---- DATA BELOW
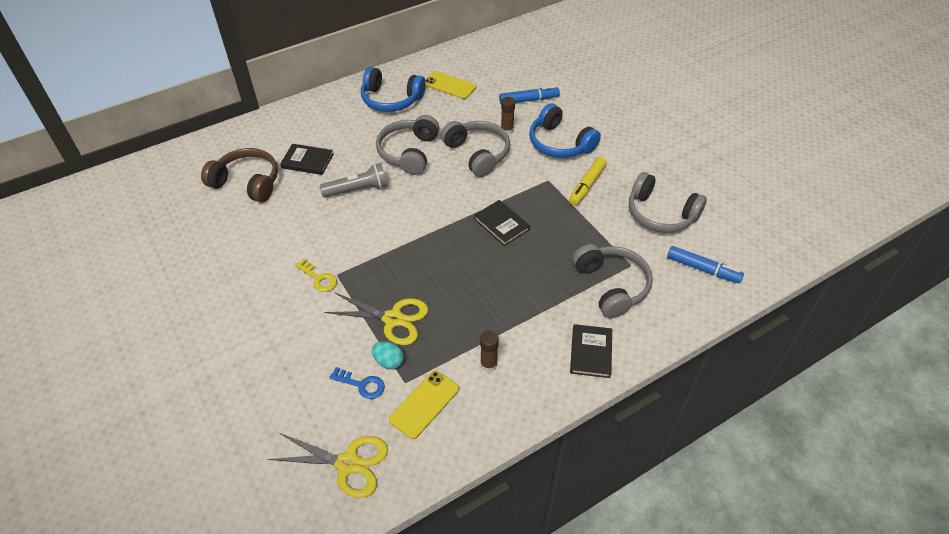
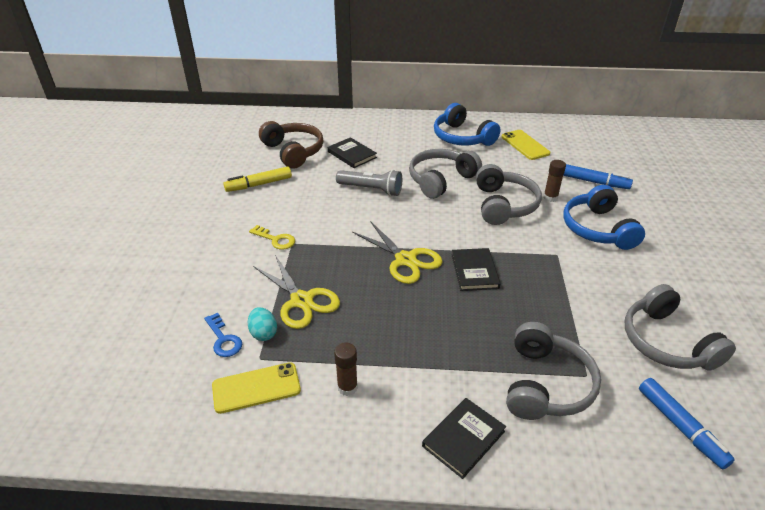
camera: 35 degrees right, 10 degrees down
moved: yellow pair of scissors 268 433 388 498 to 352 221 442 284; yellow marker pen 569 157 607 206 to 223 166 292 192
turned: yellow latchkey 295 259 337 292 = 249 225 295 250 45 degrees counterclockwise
--------
| YOUR INSTRUCTIONS |
Please give the data again unaltered, leaving out any images.

| TASK ANSWER |
camera: 35 degrees right, 10 degrees down
moved: yellow pair of scissors 268 433 388 498 to 352 221 442 284; yellow marker pen 569 157 607 206 to 223 166 292 192
turned: yellow latchkey 295 259 337 292 = 249 225 295 250 45 degrees counterclockwise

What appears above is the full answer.